Your output should be the entries below, from the first line up to and including the line with "yellow brick F1 level 3 -> none", reproduced exactly and with no other lines.

+++

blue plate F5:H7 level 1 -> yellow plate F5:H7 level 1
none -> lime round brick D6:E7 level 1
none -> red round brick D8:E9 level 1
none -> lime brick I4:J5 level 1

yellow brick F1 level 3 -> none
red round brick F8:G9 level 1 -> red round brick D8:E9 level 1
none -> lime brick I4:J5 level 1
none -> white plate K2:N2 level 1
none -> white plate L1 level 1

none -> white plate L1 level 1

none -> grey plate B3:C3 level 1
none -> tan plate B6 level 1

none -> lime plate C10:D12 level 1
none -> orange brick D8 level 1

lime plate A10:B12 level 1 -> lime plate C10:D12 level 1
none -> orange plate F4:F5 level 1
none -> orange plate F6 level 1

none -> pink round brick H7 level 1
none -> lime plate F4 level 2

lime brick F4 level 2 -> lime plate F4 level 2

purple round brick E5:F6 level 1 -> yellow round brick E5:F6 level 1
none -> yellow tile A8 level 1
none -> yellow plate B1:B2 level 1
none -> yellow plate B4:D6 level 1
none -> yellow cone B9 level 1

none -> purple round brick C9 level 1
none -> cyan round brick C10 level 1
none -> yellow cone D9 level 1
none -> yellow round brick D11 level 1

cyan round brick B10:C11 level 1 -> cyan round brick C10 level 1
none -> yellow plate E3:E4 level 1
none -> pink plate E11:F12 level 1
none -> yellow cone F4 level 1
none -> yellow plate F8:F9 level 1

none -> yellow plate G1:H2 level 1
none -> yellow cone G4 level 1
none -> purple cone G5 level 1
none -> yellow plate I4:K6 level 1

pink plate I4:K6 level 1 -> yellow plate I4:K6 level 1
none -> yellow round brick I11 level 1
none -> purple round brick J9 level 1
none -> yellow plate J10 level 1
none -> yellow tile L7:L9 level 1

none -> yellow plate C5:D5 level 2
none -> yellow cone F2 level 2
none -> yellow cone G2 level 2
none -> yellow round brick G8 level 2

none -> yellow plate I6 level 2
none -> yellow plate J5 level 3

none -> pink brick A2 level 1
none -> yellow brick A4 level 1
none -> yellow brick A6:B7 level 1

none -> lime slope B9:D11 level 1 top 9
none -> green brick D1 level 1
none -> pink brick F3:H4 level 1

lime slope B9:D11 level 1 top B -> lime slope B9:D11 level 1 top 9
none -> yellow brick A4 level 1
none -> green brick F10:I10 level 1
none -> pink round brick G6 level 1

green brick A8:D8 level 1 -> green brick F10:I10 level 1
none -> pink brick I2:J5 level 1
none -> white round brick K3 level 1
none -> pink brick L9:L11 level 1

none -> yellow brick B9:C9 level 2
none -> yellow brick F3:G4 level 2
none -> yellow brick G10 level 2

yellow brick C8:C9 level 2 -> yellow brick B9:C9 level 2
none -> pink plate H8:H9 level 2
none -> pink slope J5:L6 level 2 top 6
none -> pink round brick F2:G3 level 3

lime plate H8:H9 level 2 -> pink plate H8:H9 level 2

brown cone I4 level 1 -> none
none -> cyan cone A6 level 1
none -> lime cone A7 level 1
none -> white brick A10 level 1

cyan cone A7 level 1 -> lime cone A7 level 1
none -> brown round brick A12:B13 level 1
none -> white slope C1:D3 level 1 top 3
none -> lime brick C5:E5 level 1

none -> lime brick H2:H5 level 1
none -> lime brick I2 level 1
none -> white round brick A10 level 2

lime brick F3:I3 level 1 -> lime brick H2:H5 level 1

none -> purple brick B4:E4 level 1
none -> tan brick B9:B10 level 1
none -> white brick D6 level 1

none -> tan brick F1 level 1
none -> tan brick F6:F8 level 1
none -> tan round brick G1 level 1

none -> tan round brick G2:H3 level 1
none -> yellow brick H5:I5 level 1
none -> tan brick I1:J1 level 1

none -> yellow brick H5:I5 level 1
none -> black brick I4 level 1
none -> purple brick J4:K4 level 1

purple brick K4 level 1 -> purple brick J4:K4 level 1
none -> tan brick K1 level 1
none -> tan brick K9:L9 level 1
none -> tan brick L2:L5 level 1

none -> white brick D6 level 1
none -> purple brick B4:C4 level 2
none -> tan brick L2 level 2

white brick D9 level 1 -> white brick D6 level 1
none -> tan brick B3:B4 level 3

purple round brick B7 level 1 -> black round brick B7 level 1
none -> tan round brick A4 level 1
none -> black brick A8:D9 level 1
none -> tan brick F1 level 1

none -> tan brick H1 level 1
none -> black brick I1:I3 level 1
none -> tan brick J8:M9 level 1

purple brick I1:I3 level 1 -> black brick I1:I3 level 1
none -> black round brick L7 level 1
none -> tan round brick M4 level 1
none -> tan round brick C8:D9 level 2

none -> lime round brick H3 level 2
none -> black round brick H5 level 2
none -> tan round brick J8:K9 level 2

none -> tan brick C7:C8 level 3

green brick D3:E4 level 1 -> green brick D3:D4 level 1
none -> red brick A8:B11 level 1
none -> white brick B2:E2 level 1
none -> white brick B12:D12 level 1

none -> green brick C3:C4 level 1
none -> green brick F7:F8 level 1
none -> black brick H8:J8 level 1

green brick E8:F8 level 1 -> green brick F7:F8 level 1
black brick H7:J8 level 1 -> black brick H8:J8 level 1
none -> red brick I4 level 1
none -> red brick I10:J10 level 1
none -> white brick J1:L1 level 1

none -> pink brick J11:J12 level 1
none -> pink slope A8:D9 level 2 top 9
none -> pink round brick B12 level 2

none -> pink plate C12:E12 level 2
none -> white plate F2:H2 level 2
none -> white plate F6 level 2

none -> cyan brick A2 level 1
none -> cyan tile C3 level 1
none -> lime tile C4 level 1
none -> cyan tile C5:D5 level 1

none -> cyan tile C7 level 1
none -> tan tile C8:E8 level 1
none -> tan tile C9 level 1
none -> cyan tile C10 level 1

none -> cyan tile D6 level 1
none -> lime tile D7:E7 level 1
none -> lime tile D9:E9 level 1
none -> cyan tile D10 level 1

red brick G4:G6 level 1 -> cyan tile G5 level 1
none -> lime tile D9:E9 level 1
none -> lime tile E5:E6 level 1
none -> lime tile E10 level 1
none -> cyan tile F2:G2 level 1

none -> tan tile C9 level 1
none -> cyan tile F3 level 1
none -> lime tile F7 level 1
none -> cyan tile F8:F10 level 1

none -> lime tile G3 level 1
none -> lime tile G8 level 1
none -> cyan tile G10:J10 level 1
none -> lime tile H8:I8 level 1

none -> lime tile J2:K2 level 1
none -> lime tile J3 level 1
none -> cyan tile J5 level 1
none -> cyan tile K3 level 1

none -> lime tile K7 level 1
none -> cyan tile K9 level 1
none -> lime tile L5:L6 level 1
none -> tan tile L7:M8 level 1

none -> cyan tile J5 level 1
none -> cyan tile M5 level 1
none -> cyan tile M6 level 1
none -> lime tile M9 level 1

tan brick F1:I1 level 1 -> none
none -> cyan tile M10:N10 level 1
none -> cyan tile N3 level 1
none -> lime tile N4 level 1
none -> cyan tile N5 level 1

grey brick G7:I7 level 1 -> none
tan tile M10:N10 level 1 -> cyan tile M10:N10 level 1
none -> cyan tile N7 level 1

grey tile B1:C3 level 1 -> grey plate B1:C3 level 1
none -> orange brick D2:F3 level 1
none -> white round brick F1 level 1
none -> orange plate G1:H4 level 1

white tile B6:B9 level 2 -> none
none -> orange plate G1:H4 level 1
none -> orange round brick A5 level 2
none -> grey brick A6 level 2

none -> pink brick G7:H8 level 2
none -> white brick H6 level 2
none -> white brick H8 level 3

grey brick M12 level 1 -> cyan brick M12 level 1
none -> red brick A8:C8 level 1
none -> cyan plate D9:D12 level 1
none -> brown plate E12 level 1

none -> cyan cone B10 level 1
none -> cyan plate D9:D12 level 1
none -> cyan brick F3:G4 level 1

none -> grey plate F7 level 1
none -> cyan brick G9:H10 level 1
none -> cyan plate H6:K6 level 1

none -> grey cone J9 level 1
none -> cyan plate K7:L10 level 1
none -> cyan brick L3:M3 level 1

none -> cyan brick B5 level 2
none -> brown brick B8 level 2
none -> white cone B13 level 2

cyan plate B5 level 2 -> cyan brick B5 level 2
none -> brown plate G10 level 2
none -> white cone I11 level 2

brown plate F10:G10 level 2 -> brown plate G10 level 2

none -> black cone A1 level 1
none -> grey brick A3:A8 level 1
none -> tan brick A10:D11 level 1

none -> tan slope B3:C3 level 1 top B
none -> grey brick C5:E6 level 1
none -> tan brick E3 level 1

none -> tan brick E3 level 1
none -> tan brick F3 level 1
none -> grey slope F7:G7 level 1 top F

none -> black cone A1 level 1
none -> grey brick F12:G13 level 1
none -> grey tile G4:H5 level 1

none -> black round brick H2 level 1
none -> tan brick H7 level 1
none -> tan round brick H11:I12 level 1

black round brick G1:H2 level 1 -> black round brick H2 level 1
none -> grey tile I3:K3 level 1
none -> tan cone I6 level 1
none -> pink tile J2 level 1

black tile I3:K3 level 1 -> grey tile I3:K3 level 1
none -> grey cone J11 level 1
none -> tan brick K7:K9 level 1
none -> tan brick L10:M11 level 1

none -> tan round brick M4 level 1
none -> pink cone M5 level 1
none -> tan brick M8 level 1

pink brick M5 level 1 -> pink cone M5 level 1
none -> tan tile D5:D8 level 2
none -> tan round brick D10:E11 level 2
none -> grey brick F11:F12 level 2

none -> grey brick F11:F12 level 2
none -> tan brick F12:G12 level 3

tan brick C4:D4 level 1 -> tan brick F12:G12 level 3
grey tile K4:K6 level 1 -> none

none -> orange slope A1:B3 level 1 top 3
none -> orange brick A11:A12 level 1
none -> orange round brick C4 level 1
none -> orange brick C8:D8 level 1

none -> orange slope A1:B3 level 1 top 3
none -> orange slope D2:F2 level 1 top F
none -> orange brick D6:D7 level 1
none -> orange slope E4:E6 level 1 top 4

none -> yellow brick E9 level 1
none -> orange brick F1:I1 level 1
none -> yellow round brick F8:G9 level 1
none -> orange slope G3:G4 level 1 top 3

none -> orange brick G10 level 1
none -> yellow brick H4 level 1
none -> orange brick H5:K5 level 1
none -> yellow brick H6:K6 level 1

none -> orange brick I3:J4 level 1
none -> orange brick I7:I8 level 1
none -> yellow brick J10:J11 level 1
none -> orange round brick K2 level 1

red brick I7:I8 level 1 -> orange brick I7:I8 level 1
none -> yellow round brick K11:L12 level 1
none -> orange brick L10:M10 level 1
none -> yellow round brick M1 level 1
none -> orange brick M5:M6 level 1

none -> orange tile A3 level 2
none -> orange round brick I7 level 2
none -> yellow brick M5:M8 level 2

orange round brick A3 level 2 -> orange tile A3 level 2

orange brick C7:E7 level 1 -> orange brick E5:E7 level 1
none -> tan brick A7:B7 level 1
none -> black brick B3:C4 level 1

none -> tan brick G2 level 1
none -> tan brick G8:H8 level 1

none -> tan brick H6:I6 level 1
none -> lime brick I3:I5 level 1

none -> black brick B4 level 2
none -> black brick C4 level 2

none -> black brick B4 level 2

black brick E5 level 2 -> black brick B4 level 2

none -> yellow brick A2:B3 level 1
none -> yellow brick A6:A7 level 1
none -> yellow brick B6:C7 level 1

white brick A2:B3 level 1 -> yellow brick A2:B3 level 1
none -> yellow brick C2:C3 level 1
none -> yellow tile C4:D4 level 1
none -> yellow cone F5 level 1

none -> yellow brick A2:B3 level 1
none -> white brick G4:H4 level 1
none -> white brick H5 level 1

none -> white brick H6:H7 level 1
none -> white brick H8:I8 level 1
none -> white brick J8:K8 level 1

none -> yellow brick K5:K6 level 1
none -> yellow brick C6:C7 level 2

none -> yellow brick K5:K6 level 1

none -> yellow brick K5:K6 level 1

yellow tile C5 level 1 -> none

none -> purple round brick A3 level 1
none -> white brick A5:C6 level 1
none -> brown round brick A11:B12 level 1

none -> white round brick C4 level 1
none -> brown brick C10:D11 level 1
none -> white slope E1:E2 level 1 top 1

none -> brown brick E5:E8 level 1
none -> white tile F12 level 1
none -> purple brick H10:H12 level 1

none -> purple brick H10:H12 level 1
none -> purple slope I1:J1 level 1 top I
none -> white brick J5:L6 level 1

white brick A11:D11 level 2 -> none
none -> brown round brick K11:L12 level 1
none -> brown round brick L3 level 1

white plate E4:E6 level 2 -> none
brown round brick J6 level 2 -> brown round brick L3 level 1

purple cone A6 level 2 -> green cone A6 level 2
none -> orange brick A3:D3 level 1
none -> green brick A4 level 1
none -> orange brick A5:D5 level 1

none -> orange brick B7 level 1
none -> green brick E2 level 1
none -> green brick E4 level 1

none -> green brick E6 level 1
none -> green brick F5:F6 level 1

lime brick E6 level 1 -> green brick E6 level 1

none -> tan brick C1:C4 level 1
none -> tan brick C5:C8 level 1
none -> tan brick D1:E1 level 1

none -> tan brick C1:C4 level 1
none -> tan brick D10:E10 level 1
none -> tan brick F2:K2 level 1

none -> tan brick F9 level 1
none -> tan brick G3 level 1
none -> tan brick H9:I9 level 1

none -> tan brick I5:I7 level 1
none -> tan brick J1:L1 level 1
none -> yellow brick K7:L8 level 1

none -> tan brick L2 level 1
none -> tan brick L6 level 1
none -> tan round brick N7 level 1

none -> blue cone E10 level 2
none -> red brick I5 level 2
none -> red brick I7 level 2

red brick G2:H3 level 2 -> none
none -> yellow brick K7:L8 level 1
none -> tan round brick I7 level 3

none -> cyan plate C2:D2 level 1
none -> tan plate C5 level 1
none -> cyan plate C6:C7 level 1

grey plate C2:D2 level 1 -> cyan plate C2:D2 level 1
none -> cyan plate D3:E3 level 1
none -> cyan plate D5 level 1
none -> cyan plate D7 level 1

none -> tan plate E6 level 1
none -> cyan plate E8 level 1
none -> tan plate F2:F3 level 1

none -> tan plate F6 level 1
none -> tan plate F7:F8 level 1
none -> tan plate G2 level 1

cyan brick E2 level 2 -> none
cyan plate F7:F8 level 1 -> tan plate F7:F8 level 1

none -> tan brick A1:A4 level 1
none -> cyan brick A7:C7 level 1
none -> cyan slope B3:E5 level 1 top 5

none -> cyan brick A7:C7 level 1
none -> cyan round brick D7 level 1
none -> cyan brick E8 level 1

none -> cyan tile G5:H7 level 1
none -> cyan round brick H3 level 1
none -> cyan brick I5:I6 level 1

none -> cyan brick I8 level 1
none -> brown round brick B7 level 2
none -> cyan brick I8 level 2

+++

SOLUTION FOR THIS TASK ::
blue plate F5:H7 level 1 -> yellow plate F5:H7 level 1
none -> lime round brick D6:E7 level 1
none -> red round brick D8:E9 level 1
none -> lime brick I4:J5 level 1

yellow brick F1 level 3 -> none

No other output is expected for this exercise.